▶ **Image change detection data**

════════

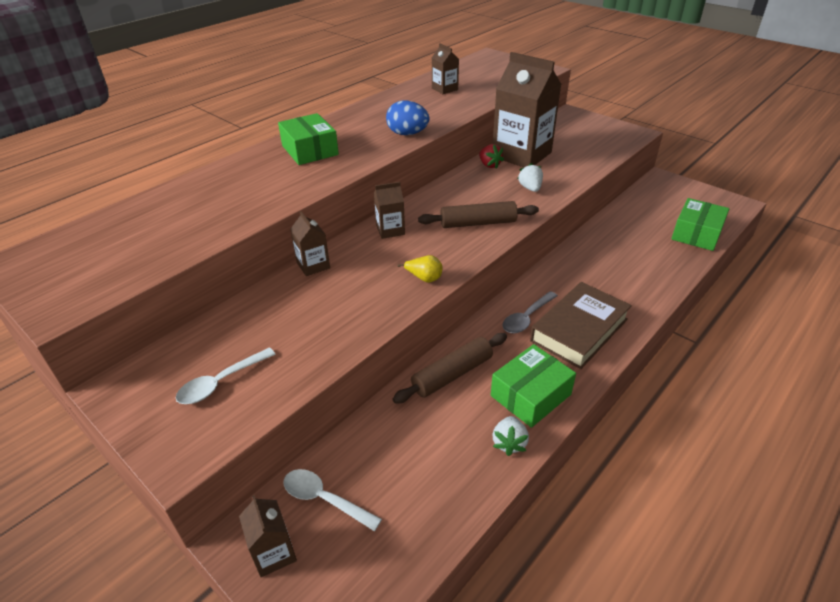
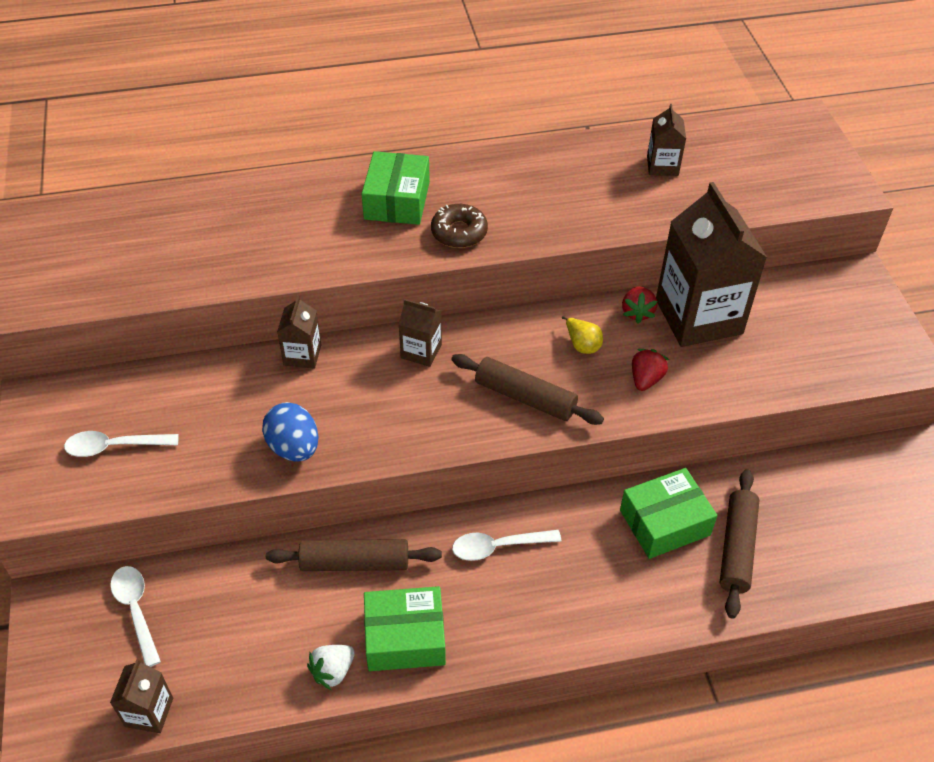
camera: 35 degrees right, 10 degrees up
(273, 553) = (63, 629): brown carton -> brown carton (149, 712)
(368, 149) = (459, 232): none -> brown donut
(407, 134) = (529, 229): blue egg -> blue egg (294, 448)
(424, 278) = (391, 439): yellow pear -> yellow pear (582, 345)
(527, 318) = (498, 547): grey spoon -> white spoon
(530, 188) = (646, 379): white strawberry -> red strawberry
(579, 330) = (538, 599): brown book -> none
(641, 253) = (736, 548): none -> brown rolling pin
(696, 234) = (851, 565): green box -> green box (664, 522)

════════

▶ **Work instructions**
Count the lines in the records above that hold the word "brown", and give only that number.

▶ **Solution for this exercise**
4